__Your goal__: What you return should be only the lines in the entries below between the one holding "orange star: (18, 104) -> (48, 116), moved" and the one holding "pink L-shape: (201, 646) -> (177, 499), moved", ends included, with every picture left out.
-- Records shown follows --
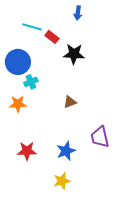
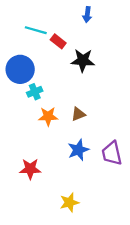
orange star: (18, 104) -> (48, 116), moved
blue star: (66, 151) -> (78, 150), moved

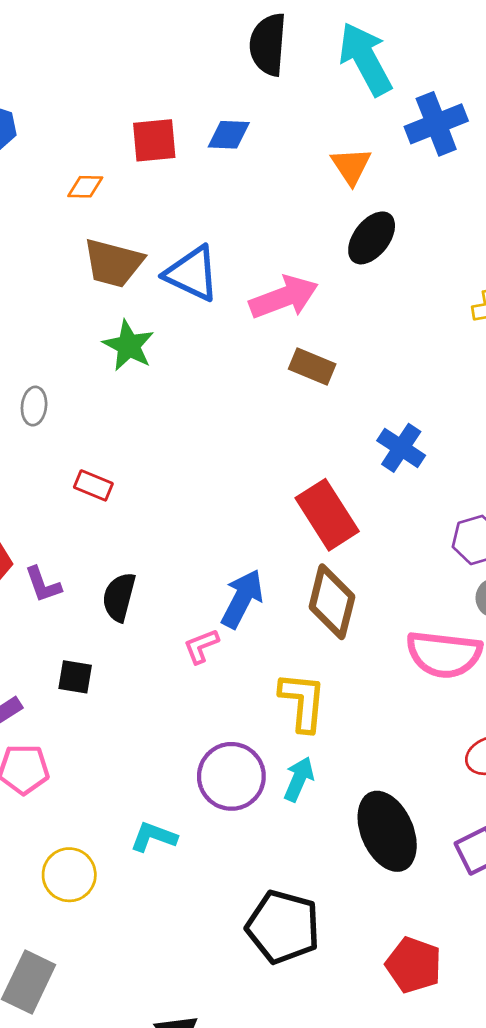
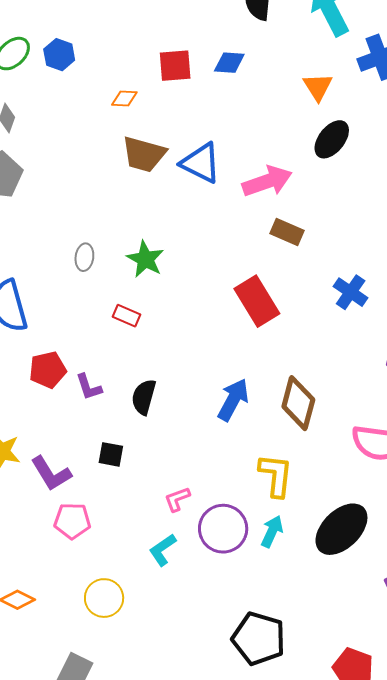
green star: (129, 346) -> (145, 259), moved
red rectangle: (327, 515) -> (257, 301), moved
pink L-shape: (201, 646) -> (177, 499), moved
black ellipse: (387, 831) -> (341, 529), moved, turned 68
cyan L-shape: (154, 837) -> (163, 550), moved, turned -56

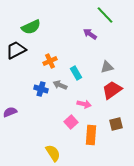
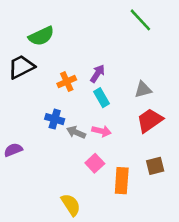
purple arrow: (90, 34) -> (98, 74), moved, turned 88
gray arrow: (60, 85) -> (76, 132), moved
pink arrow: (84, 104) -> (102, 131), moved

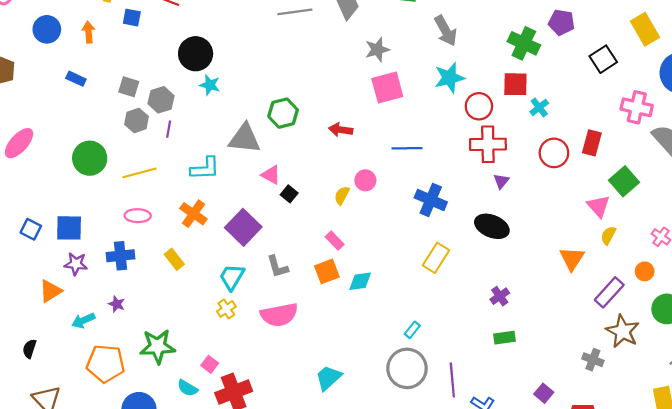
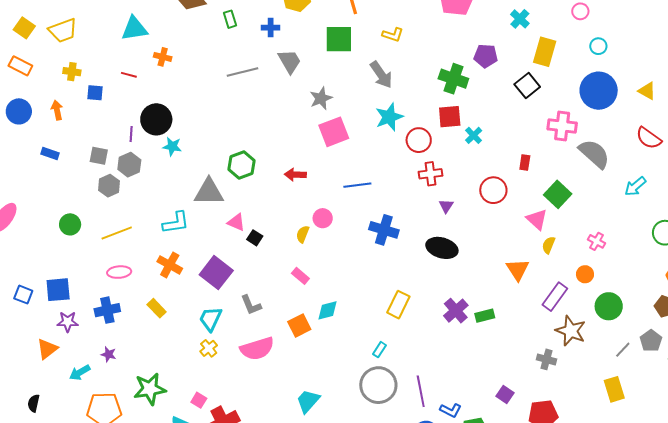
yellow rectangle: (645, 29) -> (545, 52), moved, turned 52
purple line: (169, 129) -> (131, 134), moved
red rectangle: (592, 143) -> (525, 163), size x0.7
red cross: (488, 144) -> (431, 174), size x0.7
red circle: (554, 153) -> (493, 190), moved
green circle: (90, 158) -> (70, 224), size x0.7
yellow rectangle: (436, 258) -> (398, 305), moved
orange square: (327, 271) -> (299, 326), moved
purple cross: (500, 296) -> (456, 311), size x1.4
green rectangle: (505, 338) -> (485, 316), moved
-- Records shown concluded --
-- Records shown follows --
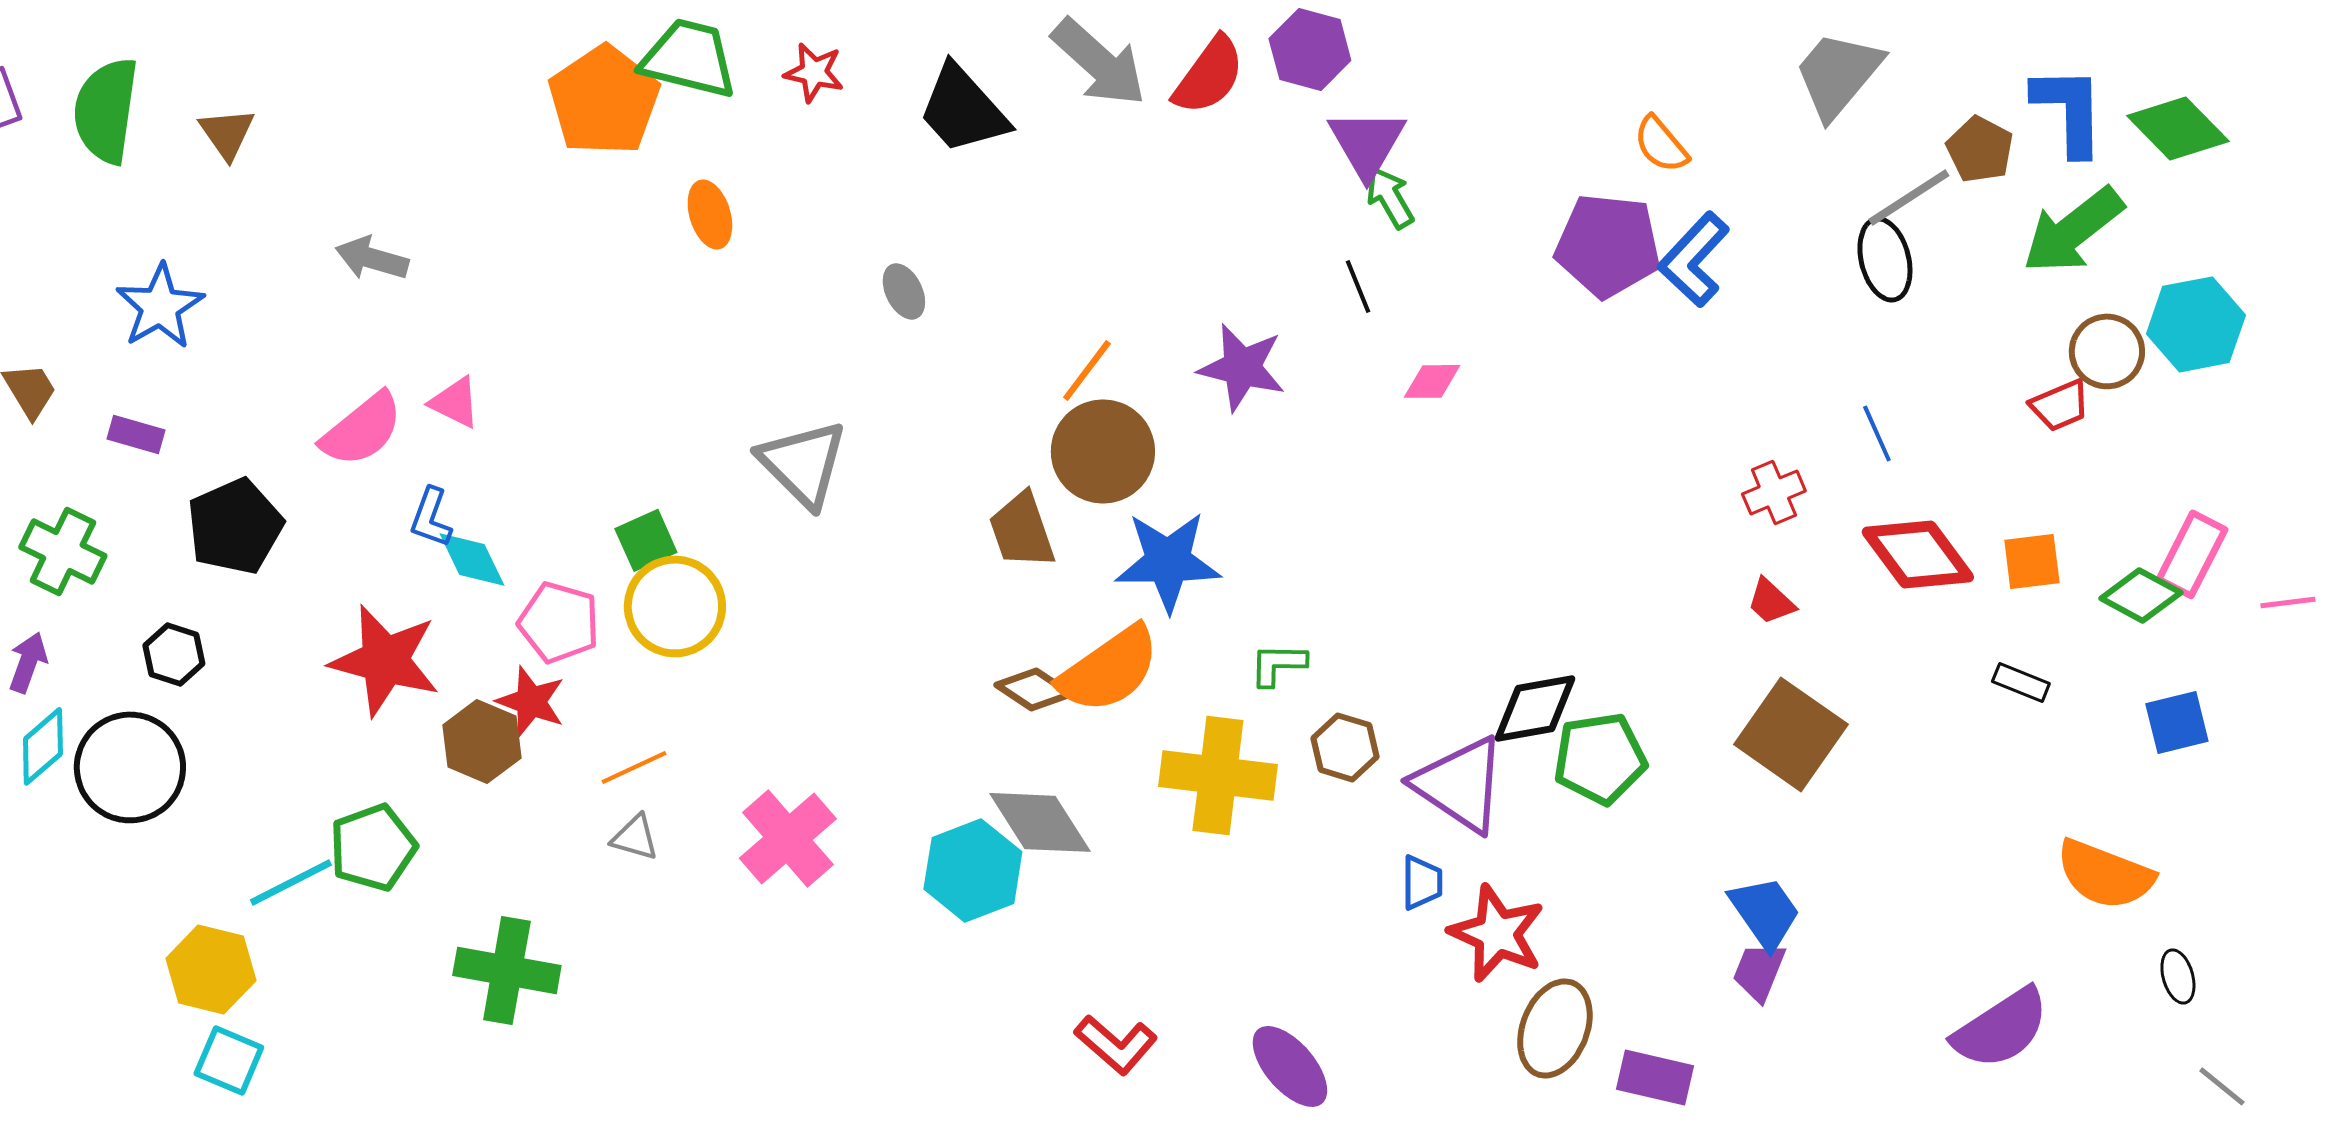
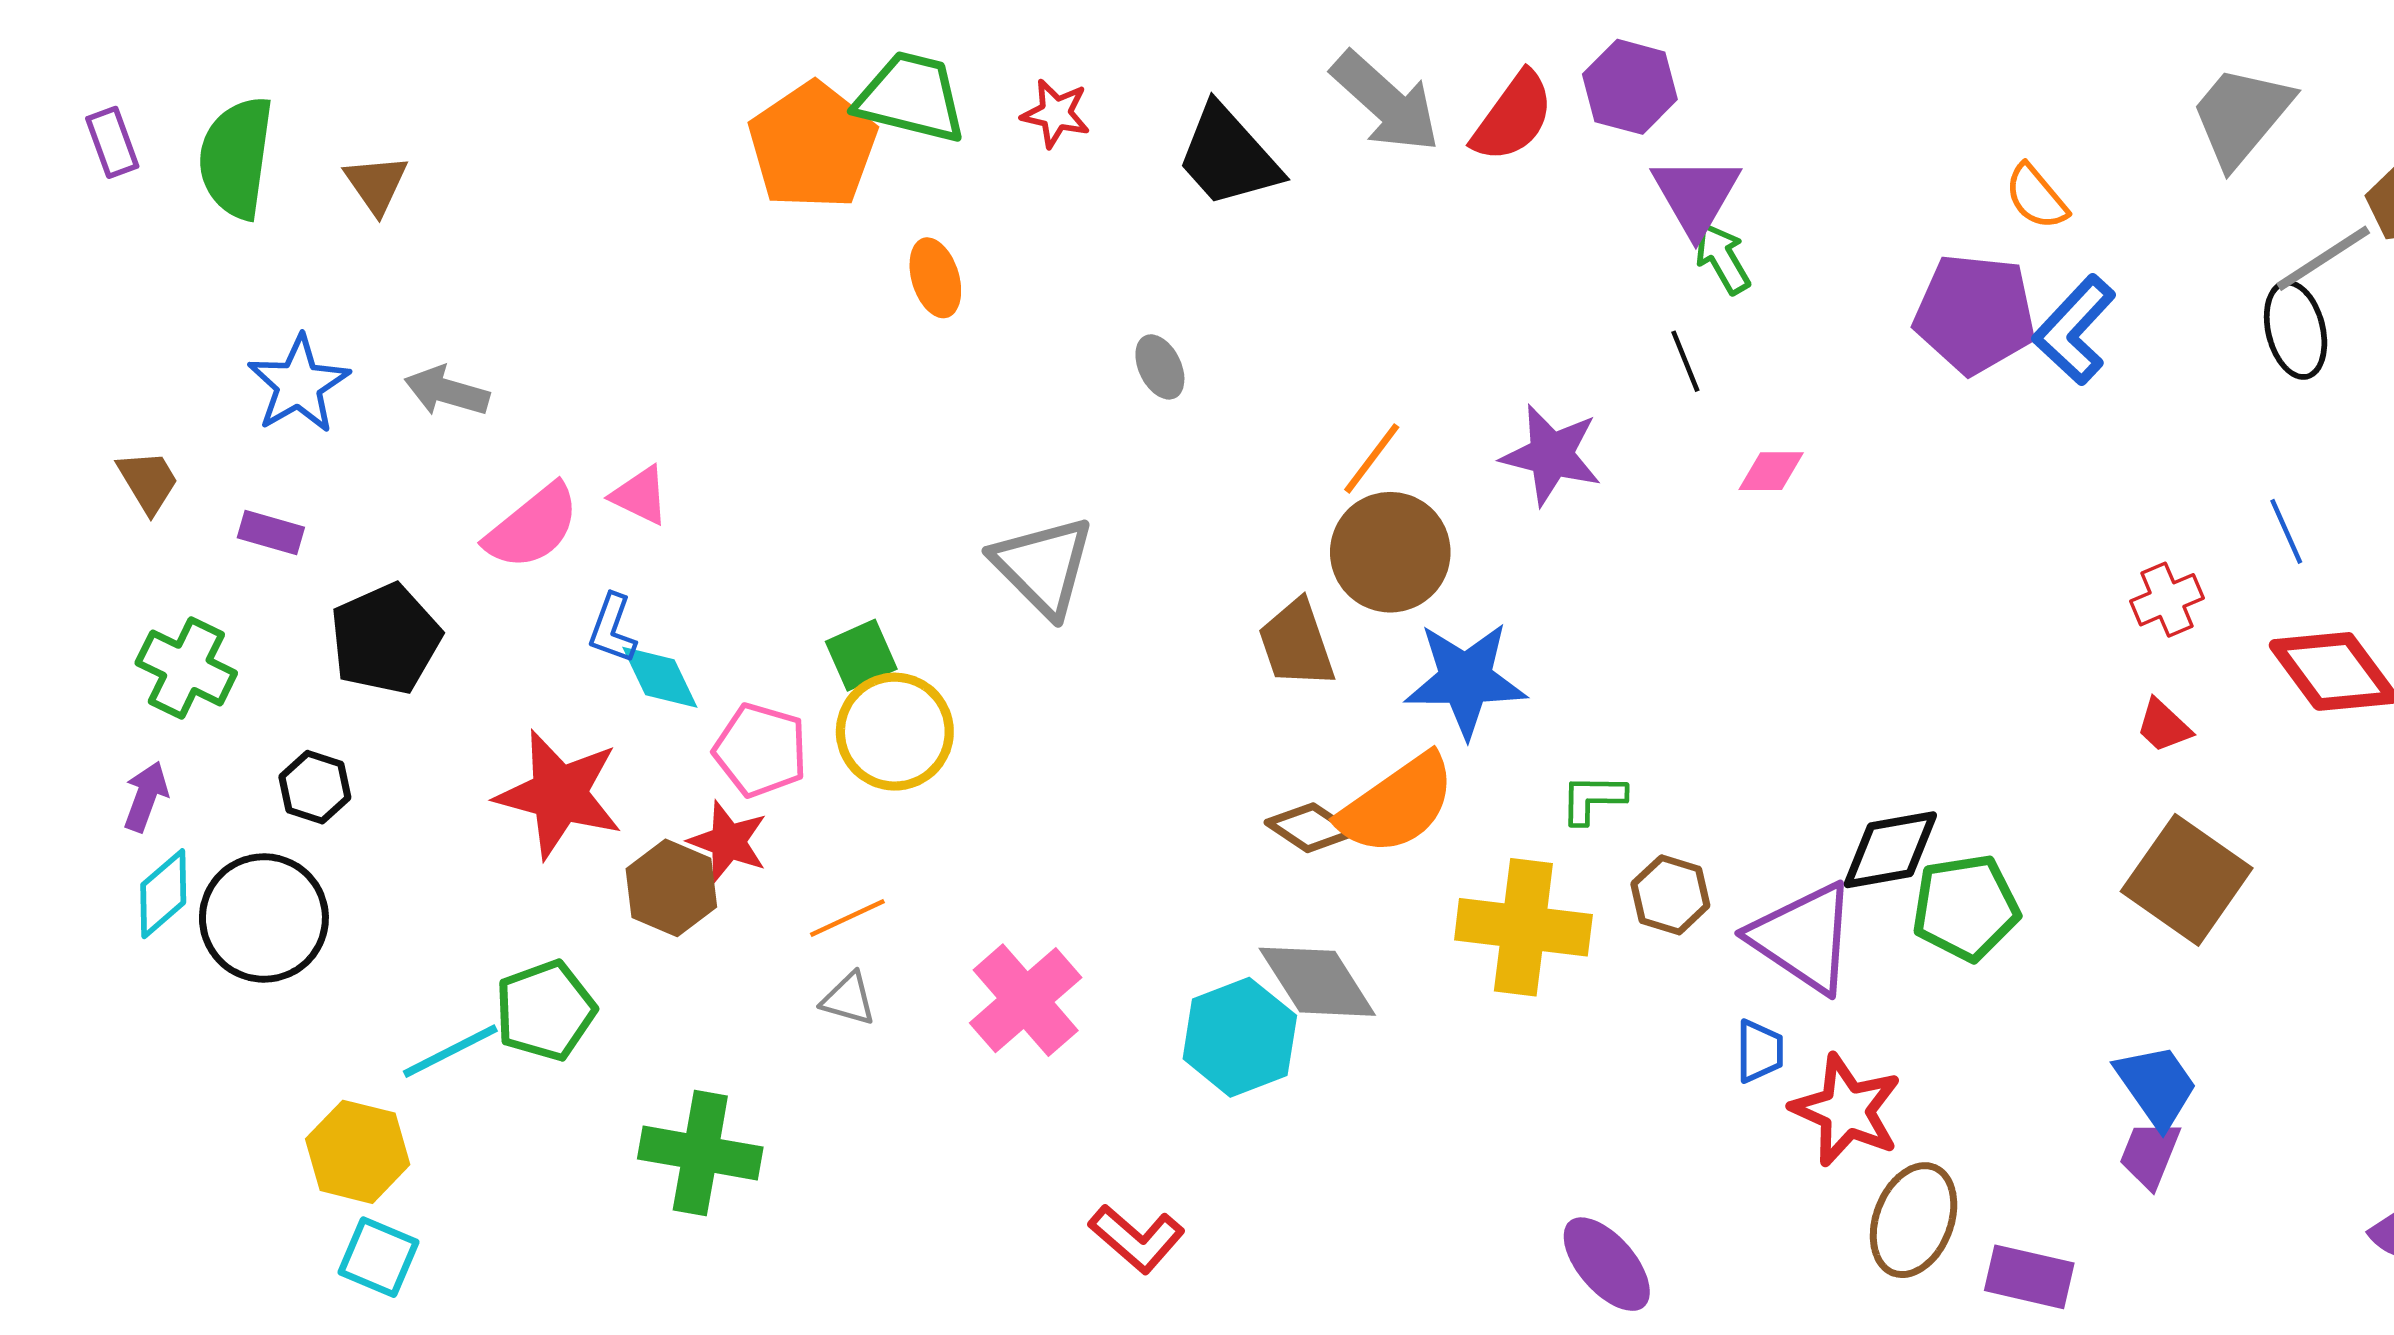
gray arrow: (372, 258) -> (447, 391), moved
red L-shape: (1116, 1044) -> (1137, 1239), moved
-- Records shown concluded --
__Solution for this task__:
orange star: (18, 104) -> (48, 116), moved
blue star: (66, 151) -> (78, 150), moved

green star: (129, 346) -> (145, 259), moved
red rectangle: (327, 515) -> (257, 301), moved
pink L-shape: (201, 646) -> (177, 499), moved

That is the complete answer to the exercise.